• _WHAT TO DO_
Copy the records below from the line with "Question: Two points" to the line with "(B) storage box", replacing "observer" with "viewer" and changing nothing else. Leave the pictures out of your copy.

• _RECORD EXTRACTS_
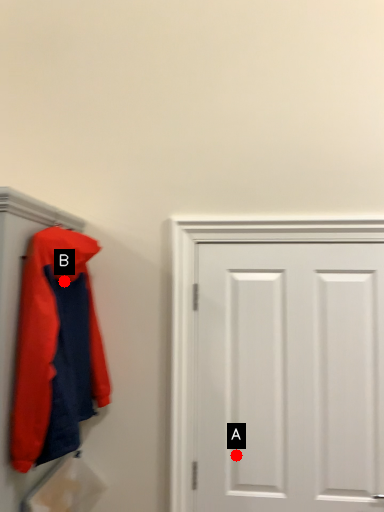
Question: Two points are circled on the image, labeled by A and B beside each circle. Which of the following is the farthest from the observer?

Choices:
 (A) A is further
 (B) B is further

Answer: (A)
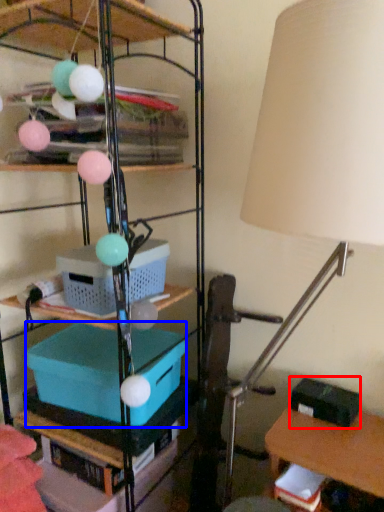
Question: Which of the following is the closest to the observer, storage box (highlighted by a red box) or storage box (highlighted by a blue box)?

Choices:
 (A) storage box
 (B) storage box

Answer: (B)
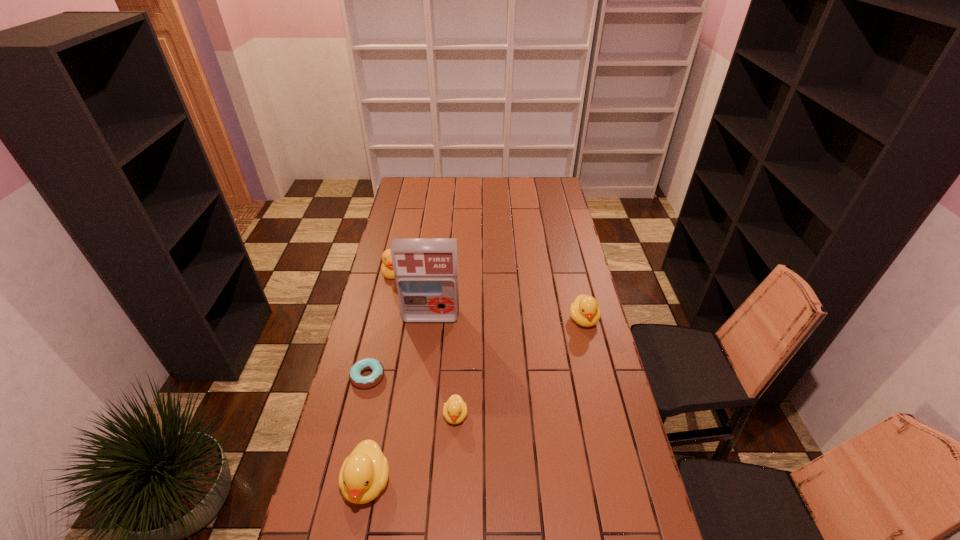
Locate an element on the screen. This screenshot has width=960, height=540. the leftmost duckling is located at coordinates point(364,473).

...

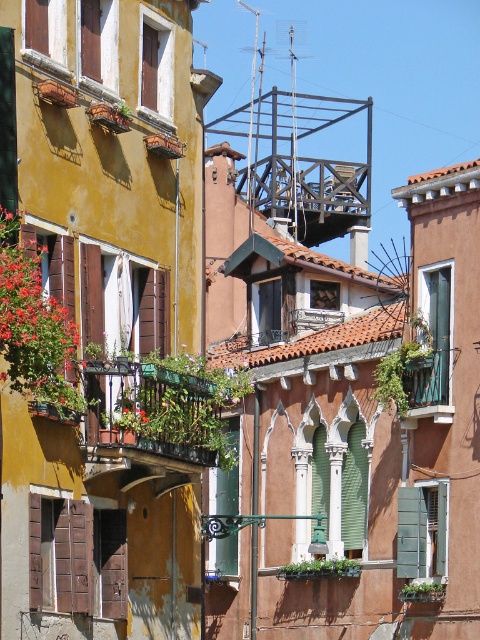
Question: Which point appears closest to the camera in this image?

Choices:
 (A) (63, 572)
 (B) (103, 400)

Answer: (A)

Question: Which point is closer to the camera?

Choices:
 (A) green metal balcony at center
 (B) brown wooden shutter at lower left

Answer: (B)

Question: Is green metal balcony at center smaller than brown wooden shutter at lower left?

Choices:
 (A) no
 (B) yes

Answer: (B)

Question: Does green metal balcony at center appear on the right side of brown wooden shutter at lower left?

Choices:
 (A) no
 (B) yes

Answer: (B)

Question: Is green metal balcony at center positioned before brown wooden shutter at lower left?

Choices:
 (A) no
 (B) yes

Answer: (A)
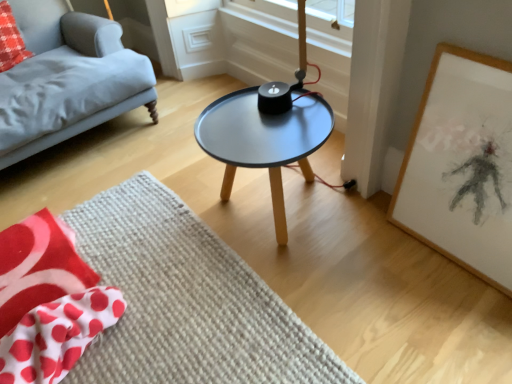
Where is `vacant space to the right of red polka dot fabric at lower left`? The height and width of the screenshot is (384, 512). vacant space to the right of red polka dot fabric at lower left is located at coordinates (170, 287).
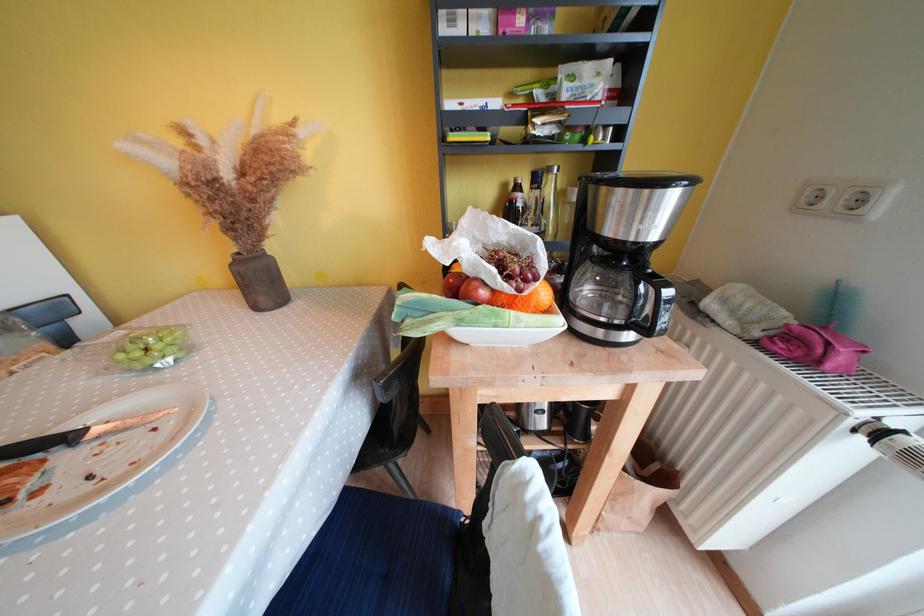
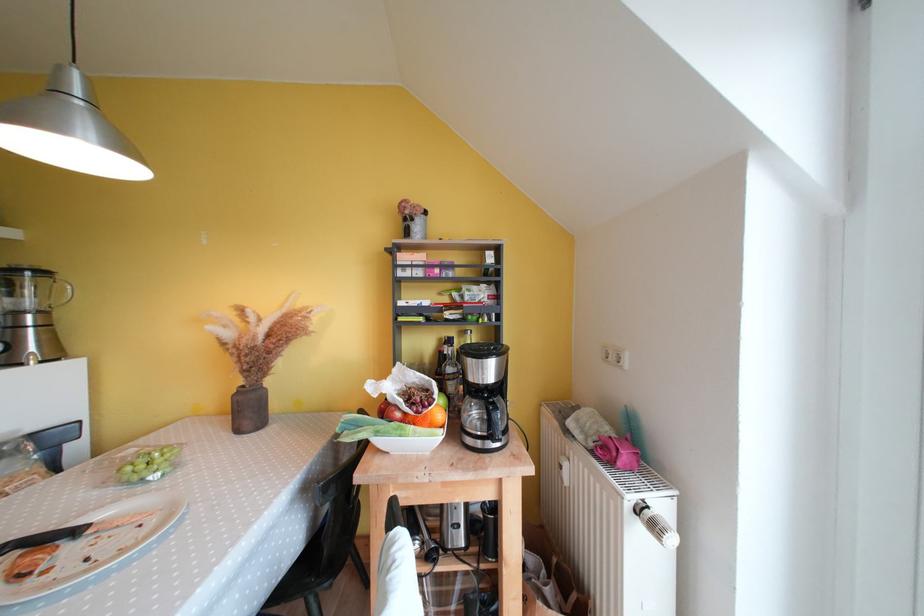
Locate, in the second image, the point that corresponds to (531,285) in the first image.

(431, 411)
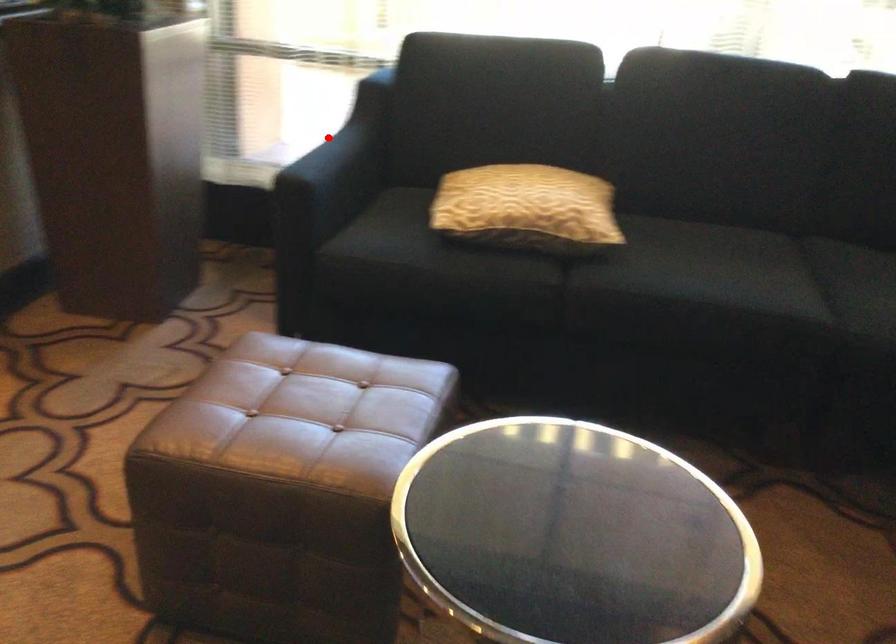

--

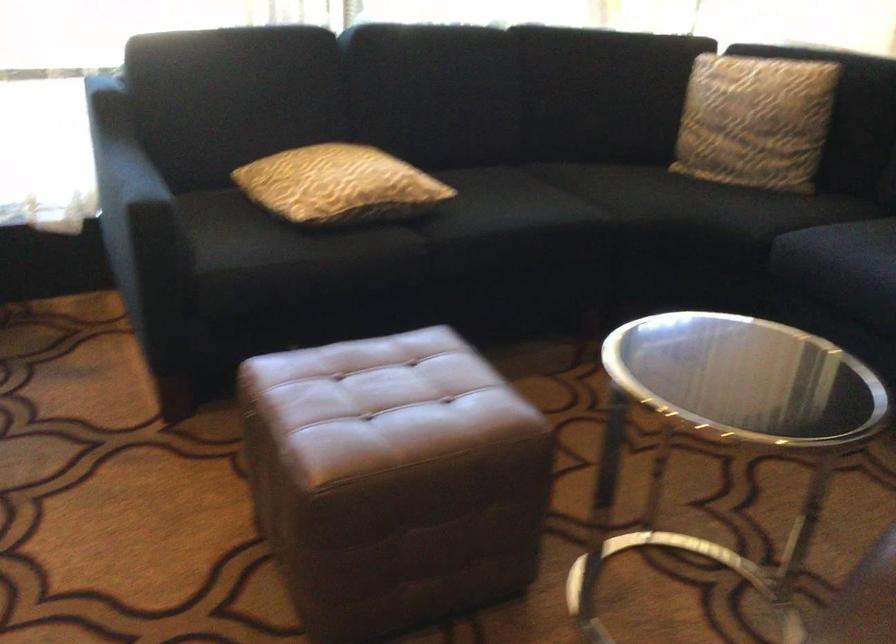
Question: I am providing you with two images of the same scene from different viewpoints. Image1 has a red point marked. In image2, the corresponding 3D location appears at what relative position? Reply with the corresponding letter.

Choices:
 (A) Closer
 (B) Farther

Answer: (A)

• _ANSWER TO THIS TASK_
Question: Two points are circled on the image, labeled by A and B beside each circle. Which of the following is the farthest from the viewer?

Choices:
 (A) A is further
 (B) B is further

Answer: (A)
Question: Which of the following is the closest to the viewer, storage box (highlighted by a red box) or storage box (highlighted by a blue box)?

Choices:
 (A) storage box
 (B) storage box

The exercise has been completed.